EXERCISE DETAILS.
Please type out every one of the records below word for word, leaving out the pictures.

INPUT MATERIAL.

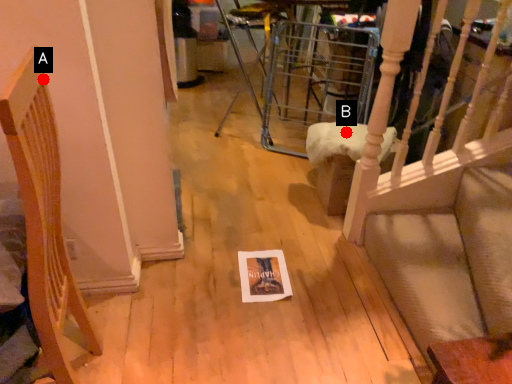
Question: Two points are circled on the image, labeled by A and B beside each circle. Which point is further to the camera?

Choices:
 (A) A is further
 (B) B is further

Answer: (B)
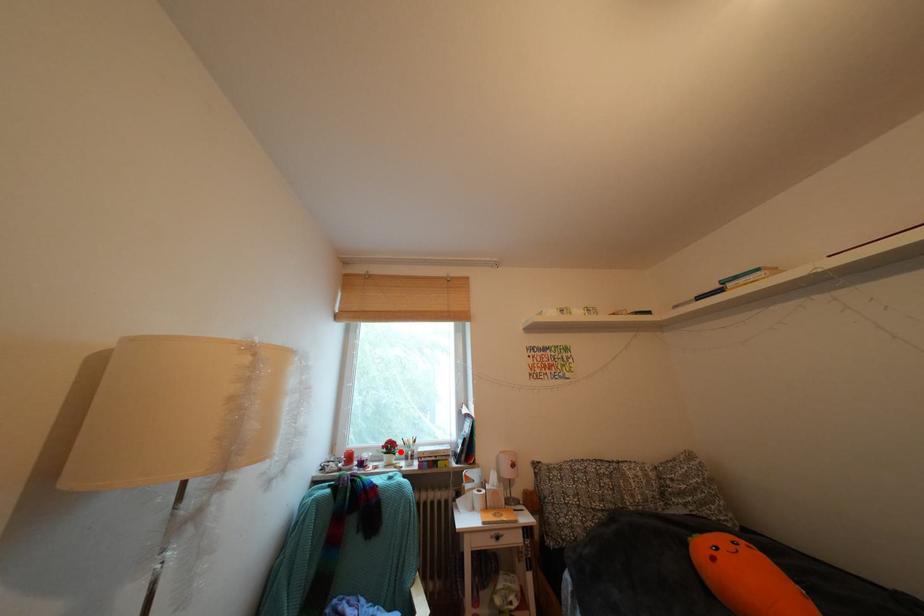
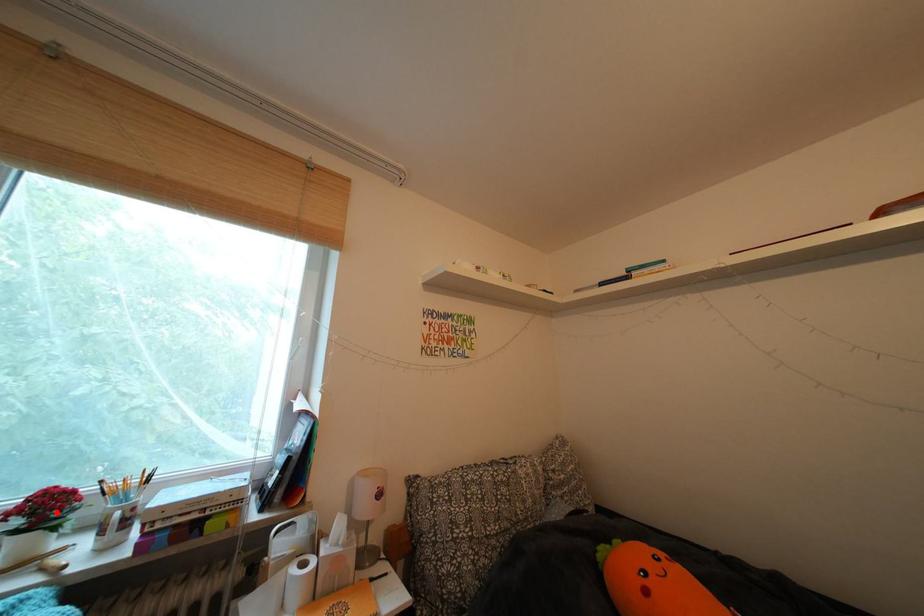
I am providing you with two images of the same scene from different viewpoints. A red point is marked on the first image and another point is marked on the second image. Does the point marked in image1 correspond to the same location as the one in image2?

Yes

WRITTEN REPLY.
Question: Two points are circled on the image, labeled by A and B beside each circle. Which point is further to the camera?

Choices:
 (A) A is further
 (B) B is further

Answer: (B)
I am providing you with two images of the same scene from different viewpoints. A red point is marked on the first image and another point is marked on the second image. Does the point marked in image1 correspond to the same location as the one in image2?

Yes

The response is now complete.